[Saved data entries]
[BEGIN]

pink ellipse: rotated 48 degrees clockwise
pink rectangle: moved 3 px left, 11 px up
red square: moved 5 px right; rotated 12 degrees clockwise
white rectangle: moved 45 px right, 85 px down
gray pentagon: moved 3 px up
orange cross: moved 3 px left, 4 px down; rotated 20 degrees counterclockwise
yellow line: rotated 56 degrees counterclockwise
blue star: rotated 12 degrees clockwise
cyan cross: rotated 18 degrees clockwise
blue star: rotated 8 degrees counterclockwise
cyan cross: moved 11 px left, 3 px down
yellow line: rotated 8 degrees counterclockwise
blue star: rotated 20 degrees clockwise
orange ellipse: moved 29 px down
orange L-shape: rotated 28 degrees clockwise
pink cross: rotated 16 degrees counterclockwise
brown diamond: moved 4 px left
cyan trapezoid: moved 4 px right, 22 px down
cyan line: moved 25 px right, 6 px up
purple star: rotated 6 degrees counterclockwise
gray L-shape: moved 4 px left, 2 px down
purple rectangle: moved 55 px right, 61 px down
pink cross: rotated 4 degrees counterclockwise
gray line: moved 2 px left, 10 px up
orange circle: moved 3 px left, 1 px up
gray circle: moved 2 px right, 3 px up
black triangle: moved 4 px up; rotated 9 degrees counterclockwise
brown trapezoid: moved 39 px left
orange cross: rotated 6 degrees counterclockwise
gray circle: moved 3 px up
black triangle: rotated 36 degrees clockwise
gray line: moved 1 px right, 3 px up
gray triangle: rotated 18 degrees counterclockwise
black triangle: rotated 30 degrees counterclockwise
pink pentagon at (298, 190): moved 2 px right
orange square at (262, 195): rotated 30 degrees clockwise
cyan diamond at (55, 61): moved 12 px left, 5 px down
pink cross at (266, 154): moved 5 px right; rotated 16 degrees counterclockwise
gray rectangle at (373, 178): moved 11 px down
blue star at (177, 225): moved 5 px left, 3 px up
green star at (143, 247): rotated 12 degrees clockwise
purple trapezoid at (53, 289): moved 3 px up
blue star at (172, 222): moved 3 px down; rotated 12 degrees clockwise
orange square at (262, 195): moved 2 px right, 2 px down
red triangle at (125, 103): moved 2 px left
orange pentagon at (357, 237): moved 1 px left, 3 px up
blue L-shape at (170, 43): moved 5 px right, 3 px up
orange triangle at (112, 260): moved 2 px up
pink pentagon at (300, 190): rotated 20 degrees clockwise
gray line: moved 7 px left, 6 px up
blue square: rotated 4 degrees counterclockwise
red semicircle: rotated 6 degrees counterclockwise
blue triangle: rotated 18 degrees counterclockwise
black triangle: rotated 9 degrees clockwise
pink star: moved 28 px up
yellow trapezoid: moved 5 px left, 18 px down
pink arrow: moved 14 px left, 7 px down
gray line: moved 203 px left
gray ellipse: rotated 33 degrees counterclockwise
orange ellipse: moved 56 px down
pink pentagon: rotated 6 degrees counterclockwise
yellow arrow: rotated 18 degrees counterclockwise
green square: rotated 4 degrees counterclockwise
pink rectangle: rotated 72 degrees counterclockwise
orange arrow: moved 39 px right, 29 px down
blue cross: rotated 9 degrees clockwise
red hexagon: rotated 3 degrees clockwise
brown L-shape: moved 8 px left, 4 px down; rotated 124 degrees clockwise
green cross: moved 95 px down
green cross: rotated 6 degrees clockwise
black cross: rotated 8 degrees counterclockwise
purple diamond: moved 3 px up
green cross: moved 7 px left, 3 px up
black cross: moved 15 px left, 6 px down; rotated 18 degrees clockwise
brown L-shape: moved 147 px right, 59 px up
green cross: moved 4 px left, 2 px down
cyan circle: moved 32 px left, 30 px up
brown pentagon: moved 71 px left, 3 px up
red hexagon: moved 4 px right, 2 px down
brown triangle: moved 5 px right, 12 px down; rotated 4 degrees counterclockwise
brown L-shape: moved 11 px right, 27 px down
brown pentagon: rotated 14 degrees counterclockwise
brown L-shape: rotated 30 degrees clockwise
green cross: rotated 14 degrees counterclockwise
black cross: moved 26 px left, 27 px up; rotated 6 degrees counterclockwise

[END]

> _WHAT YOU NEED TO DO_
Copy these entries line for line, leaving every shape, color, distance, and direction unchanged.

> _RESULT BELOW_
pink ellipse: rotated 48 degrees clockwise
pink rectangle: moved 3 px left, 11 px up
red square: moved 5 px right; rotated 12 degrees clockwise
white rectangle: moved 45 px right, 85 px down
gray pentagon: moved 3 px up
orange cross: moved 3 px left, 4 px down; rotated 20 degrees counterclockwise
yellow line: rotated 56 degrees counterclockwise
blue star: rotated 12 degrees clockwise
cyan cross: rotated 18 degrees clockwise
blue star: rotated 8 degrees counterclockwise
cyan cross: moved 11 px left, 3 px down
yellow line: rotated 8 degrees counterclockwise
blue star: rotated 20 degrees clockwise
orange ellipse: moved 29 px down
orange L-shape: rotated 28 degrees clockwise
pink cross: rotated 16 degrees counterclockwise
brown diamond: moved 4 px left
cyan trapezoid: moved 4 px right, 22 px down
cyan line: moved 25 px right, 6 px up
purple star: rotated 6 degrees counterclockwise
gray L-shape: moved 4 px left, 2 px down
purple rectangle: moved 55 px right, 61 px down
pink cross: rotated 4 degrees counterclockwise
gray line: moved 2 px left, 10 px up
orange circle: moved 3 px left, 1 px up
gray circle: moved 2 px right, 3 px up
black triangle: moved 4 px up; rotated 9 degrees counterclockwise
brown trapezoid: moved 39 px left
orange cross: rotated 6 degrees counterclockwise
gray circle: moved 3 px up
black triangle: rotated 36 degrees clockwise
gray line: moved 1 px right, 3 px up
gray triangle: rotated 18 degrees counterclockwise
black triangle: rotated 30 degrees counterclockwise
pink pentagon at (298, 190): moved 2 px right
orange square at (262, 195): rotated 30 degrees clockwise
cyan diamond at (55, 61): moved 12 px left, 5 px down
pink cross at (266, 154): moved 5 px right; rotated 16 degrees counterclockwise
gray rectangle at (373, 178): moved 11 px down
blue star at (177, 225): moved 5 px left, 3 px up
green star at (143, 247): rotated 12 degrees clockwise
purple trapezoid at (53, 289): moved 3 px up
blue star at (172, 222): moved 3 px down; rotated 12 degrees clockwise
orange square at (262, 195): moved 2 px right, 2 px down
red triangle at (125, 103): moved 2 px left
orange pentagon at (357, 237): moved 1 px left, 3 px up
blue L-shape at (170, 43): moved 5 px right, 3 px up
orange triangle at (112, 260): moved 2 px up
pink pentagon at (300, 190): rotated 20 degrees clockwise
gray line: moved 7 px left, 6 px up
blue square: rotated 4 degrees counterclockwise
red semicircle: rotated 6 degrees counterclockwise
blue triangle: rotated 18 degrees counterclockwise
black triangle: rotated 9 degrees clockwise
pink star: moved 28 px up
yellow trapezoid: moved 5 px left, 18 px down
pink arrow: moved 14 px left, 7 px down
gray line: moved 203 px left
gray ellipse: rotated 33 degrees counterclockwise
orange ellipse: moved 56 px down
pink pentagon: rotated 6 degrees counterclockwise
yellow arrow: rotated 18 degrees counterclockwise
green square: rotated 4 degrees counterclockwise
pink rectangle: rotated 72 degrees counterclockwise
orange arrow: moved 39 px right, 29 px down
blue cross: rotated 9 degrees clockwise
red hexagon: rotated 3 degrees clockwise
brown L-shape: moved 8 px left, 4 px down; rotated 124 degrees clockwise
green cross: moved 95 px down
green cross: rotated 6 degrees clockwise
black cross: rotated 8 degrees counterclockwise
purple diamond: moved 3 px up
green cross: moved 7 px left, 3 px up
black cross: moved 15 px left, 6 px down; rotated 18 degrees clockwise
brown L-shape: moved 147 px right, 59 px up
green cross: moved 4 px left, 2 px down
cyan circle: moved 32 px left, 30 px up
brown pentagon: moved 71 px left, 3 px up
red hexagon: moved 4 px right, 2 px down
brown triangle: moved 5 px right, 12 px down; rotated 4 degrees counterclockwise
brown L-shape: moved 11 px right, 27 px down
brown pentagon: rotated 14 degrees counterclockwise
brown L-shape: rotated 30 degrees clockwise
green cross: rotated 14 degrees counterclockwise
black cross: moved 26 px left, 27 px up; rotated 6 degrees counterclockwise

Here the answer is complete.